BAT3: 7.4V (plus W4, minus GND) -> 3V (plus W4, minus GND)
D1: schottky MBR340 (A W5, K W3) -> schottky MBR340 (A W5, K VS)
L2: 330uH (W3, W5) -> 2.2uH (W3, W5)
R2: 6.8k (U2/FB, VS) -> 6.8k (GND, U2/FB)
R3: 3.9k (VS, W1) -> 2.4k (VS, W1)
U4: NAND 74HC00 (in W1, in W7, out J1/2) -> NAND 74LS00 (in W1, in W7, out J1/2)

* * *

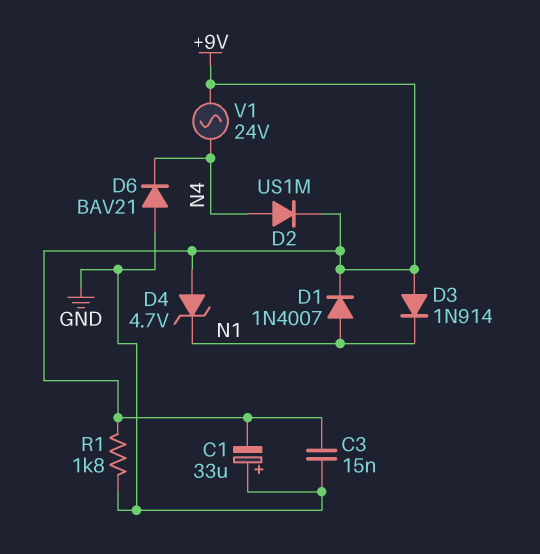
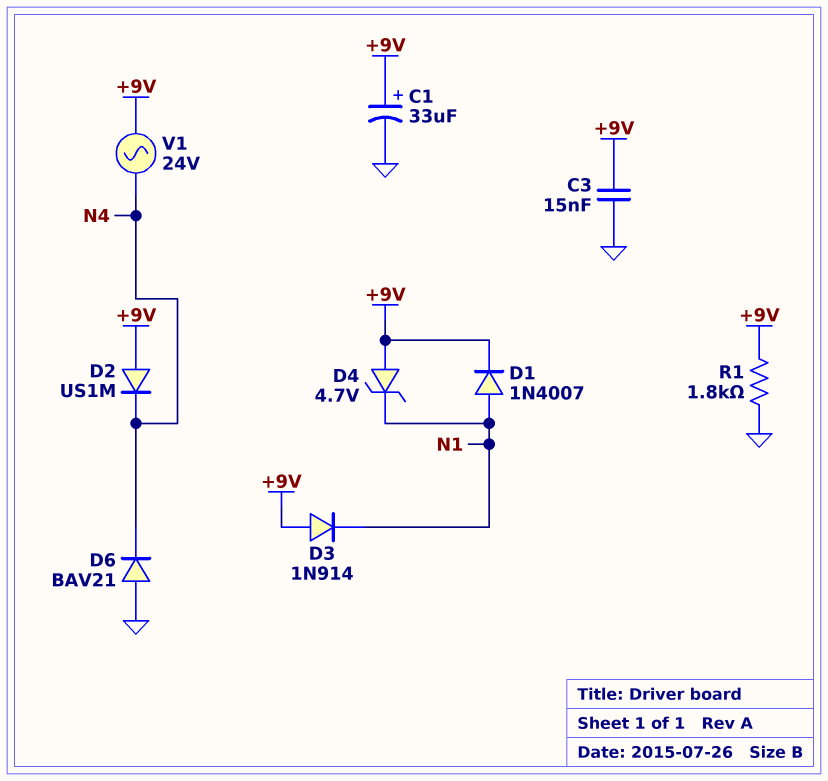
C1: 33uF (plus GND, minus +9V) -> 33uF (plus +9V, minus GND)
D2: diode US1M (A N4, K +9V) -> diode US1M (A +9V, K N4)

...

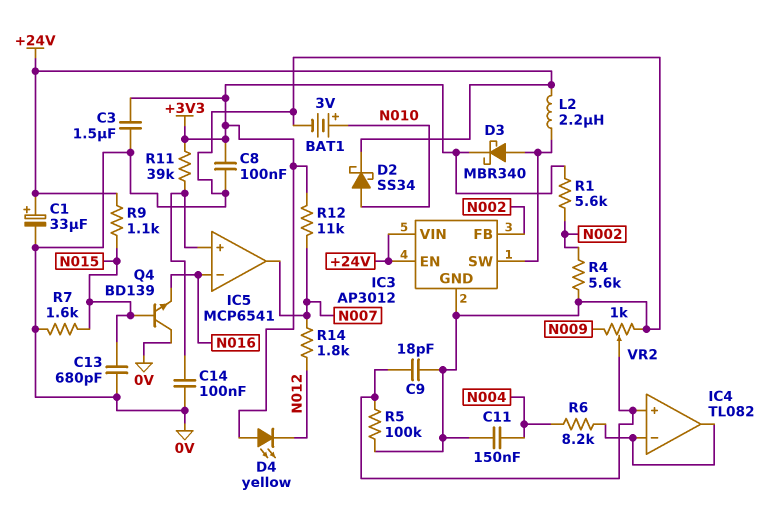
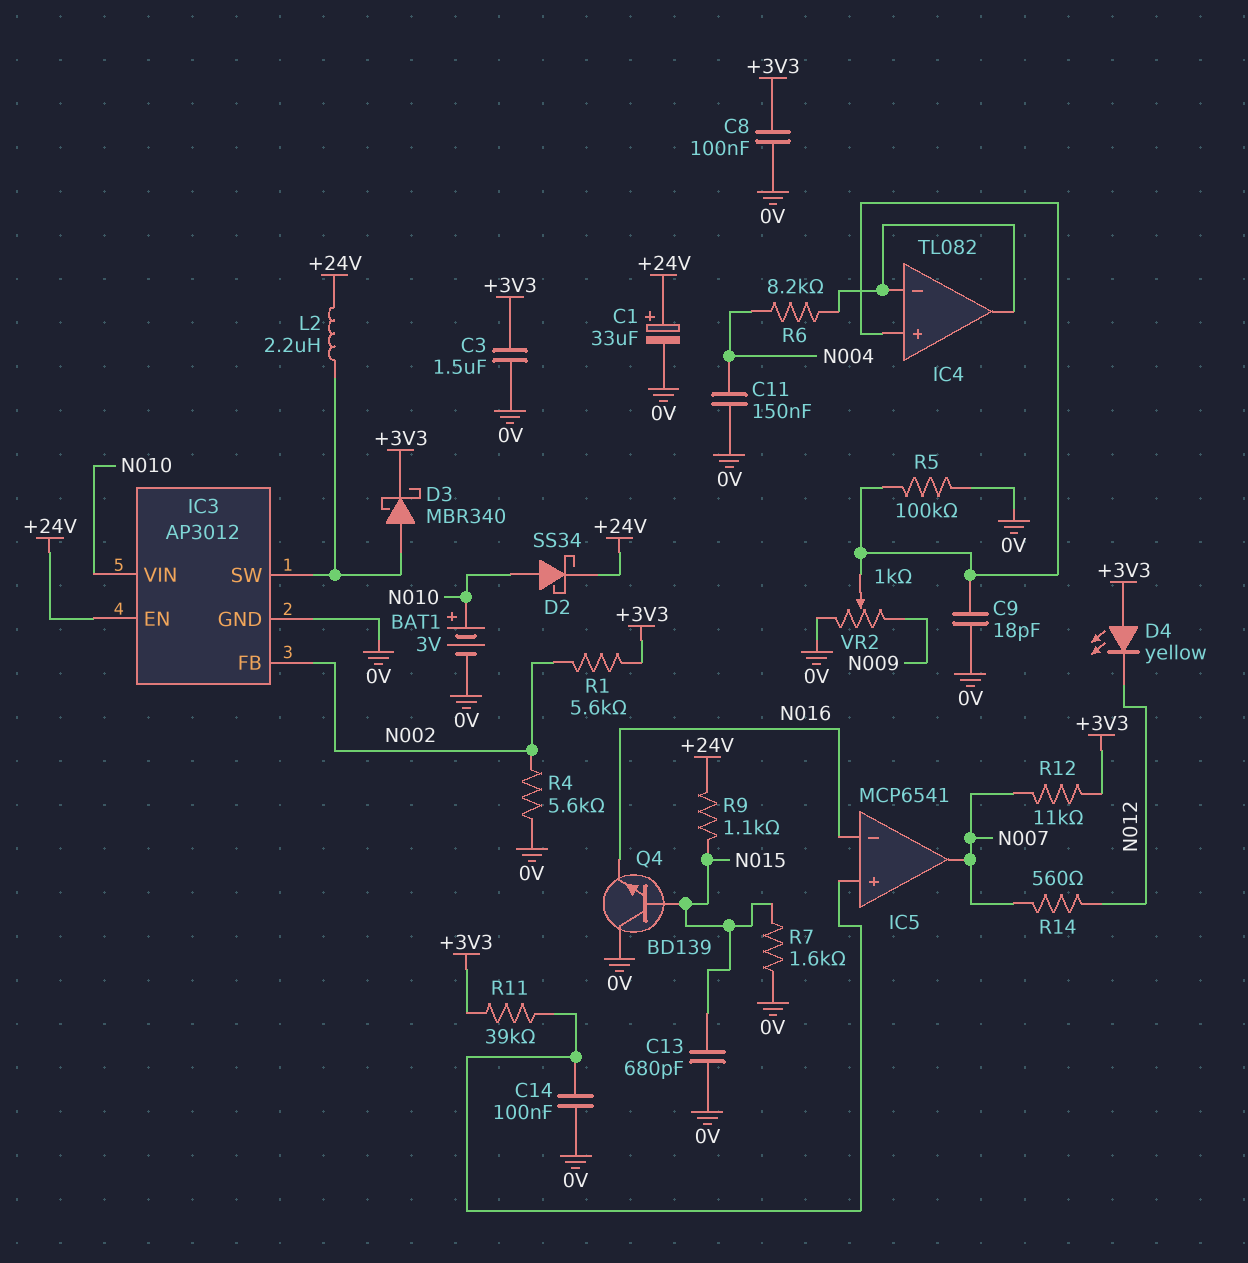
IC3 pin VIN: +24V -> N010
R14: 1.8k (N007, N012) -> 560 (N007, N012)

_WHAT IS BEING ASKED_
In the records above, collect each line with "plus".

_ANSWER AREA_
BAT3: 7.4V (plus W4, minus GND) -> 3V (plus W4, minus GND)
C1: 33uF (plus GND, minus +9V) -> 33uF (plus +9V, minus GND)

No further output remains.